-- The problem --
Give back, unchanged, the lines from the one containing "P202 pin 2: CANL -> CANH" to the end of the listing, inclusive of both.

*** Opening of Material supplied ***

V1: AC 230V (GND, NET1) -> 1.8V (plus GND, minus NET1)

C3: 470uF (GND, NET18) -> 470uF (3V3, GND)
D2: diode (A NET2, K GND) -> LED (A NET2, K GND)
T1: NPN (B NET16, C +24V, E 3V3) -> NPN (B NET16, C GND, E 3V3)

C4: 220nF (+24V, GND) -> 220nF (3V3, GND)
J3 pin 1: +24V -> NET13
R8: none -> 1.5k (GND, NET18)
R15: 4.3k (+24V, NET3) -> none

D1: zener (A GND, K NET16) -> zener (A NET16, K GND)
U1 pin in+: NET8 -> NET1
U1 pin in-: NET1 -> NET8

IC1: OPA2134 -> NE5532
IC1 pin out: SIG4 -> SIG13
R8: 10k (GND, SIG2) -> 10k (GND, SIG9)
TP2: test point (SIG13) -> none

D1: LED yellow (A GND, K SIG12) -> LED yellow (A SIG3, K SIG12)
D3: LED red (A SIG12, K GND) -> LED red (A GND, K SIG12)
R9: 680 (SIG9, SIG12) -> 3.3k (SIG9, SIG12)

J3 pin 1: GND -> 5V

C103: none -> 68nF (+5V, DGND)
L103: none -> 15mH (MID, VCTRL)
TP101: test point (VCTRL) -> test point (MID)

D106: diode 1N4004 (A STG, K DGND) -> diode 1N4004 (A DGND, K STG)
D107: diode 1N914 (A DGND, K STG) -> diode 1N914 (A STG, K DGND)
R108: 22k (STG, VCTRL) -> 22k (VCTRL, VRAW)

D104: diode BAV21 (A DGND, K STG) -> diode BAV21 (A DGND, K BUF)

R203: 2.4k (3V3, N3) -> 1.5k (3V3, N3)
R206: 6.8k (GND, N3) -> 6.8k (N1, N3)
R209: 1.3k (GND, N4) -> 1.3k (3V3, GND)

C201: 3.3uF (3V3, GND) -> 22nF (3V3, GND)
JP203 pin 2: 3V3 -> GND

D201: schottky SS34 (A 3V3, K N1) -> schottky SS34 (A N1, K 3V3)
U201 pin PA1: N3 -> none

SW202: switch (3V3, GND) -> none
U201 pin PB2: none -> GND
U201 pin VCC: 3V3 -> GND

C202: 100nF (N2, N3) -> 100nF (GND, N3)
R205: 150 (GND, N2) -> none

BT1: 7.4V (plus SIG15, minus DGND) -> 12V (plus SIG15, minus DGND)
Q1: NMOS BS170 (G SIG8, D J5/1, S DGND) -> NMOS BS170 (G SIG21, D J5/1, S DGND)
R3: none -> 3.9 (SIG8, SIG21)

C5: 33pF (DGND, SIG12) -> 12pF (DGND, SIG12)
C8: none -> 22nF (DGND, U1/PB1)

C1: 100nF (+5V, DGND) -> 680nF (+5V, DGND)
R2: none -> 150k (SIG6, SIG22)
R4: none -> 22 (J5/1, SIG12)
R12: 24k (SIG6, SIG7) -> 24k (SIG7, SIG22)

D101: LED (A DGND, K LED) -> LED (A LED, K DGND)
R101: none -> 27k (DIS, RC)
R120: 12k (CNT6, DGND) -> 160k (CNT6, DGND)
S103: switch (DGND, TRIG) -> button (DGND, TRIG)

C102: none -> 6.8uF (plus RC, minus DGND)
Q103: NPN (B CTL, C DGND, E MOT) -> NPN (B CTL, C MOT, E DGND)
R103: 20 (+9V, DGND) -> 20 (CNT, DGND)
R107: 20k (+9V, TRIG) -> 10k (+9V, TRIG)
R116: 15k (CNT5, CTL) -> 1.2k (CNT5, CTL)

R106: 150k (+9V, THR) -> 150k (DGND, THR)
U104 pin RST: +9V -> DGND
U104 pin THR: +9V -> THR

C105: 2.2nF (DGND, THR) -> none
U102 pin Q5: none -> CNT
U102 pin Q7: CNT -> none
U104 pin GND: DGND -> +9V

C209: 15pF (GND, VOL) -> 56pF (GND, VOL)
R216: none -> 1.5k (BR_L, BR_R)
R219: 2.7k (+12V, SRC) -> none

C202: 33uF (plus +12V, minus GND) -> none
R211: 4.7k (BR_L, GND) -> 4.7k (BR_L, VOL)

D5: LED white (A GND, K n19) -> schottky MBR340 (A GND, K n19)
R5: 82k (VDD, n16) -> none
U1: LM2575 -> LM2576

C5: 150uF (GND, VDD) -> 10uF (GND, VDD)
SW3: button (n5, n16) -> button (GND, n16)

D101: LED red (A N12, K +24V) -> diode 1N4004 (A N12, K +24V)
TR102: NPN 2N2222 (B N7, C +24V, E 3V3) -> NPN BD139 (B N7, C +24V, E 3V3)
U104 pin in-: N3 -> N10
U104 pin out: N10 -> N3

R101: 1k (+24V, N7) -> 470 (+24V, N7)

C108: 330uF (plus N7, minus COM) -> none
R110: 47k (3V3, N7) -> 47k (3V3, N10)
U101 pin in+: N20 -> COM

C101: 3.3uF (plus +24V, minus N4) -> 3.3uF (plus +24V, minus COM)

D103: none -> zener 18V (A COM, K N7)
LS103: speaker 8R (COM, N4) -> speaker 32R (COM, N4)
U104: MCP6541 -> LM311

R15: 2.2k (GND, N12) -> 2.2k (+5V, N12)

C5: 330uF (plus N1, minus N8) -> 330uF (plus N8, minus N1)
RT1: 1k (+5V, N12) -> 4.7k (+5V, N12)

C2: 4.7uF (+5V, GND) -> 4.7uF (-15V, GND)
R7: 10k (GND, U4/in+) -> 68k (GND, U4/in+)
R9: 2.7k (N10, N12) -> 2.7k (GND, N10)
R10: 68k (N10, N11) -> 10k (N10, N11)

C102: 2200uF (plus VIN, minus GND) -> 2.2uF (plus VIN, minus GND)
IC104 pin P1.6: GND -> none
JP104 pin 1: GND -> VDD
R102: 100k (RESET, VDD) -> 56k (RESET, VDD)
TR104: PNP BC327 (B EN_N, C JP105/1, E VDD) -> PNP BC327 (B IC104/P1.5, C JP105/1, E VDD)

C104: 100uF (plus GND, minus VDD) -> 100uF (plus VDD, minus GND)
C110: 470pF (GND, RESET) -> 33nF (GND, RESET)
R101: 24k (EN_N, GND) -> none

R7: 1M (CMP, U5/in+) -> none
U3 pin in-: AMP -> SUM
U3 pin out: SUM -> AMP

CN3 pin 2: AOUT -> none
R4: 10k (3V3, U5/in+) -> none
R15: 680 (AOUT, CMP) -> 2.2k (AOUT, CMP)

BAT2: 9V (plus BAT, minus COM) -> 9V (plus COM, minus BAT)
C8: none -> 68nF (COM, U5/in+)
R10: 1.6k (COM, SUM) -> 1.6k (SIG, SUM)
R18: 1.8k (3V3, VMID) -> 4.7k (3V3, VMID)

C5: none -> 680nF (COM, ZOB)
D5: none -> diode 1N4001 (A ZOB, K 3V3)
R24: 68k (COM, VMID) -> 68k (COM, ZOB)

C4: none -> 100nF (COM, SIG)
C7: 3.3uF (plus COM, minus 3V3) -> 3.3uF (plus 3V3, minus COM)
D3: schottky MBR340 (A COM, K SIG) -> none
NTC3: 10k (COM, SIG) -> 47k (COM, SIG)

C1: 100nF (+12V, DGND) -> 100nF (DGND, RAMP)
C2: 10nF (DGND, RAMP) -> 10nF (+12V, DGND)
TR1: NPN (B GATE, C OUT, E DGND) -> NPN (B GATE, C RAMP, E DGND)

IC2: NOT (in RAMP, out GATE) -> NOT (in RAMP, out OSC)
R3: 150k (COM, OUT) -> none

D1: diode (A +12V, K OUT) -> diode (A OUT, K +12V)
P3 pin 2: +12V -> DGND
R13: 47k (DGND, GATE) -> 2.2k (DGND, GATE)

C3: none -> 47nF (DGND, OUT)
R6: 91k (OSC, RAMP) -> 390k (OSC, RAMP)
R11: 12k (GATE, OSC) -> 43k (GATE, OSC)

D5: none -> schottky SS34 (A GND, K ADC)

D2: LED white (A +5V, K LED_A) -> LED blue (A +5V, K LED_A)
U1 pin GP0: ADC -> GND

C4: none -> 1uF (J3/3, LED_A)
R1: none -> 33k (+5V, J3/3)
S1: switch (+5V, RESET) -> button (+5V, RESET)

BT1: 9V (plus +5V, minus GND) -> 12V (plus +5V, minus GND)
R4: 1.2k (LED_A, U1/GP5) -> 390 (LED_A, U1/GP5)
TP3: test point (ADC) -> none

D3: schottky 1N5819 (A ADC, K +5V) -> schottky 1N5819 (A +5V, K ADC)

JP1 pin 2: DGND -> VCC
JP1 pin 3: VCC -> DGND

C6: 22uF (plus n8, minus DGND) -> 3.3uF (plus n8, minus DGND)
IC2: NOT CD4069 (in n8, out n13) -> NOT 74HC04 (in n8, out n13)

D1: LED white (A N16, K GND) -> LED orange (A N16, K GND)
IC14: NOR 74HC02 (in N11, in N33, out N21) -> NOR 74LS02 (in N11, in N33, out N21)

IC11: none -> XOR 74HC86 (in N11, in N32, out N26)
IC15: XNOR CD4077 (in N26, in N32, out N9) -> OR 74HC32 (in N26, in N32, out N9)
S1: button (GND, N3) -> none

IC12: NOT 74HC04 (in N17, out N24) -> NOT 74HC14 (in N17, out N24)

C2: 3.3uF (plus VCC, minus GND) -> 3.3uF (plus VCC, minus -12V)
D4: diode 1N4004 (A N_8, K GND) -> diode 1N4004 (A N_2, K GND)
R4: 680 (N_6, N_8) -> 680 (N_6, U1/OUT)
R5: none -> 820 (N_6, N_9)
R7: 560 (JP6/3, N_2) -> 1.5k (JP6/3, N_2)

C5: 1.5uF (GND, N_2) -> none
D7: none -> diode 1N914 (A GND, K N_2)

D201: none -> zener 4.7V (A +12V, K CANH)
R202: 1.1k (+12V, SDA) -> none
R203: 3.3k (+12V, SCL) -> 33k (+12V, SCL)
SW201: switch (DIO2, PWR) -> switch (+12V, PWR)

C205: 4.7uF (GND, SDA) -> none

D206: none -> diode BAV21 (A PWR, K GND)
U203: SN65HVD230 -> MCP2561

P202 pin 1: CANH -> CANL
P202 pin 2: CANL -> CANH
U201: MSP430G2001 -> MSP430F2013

*** Close of Material supplied ***

-- Exercise output --
P202 pin 2: CANL -> CANH
U201: MSP430G2001 -> MSP430F2013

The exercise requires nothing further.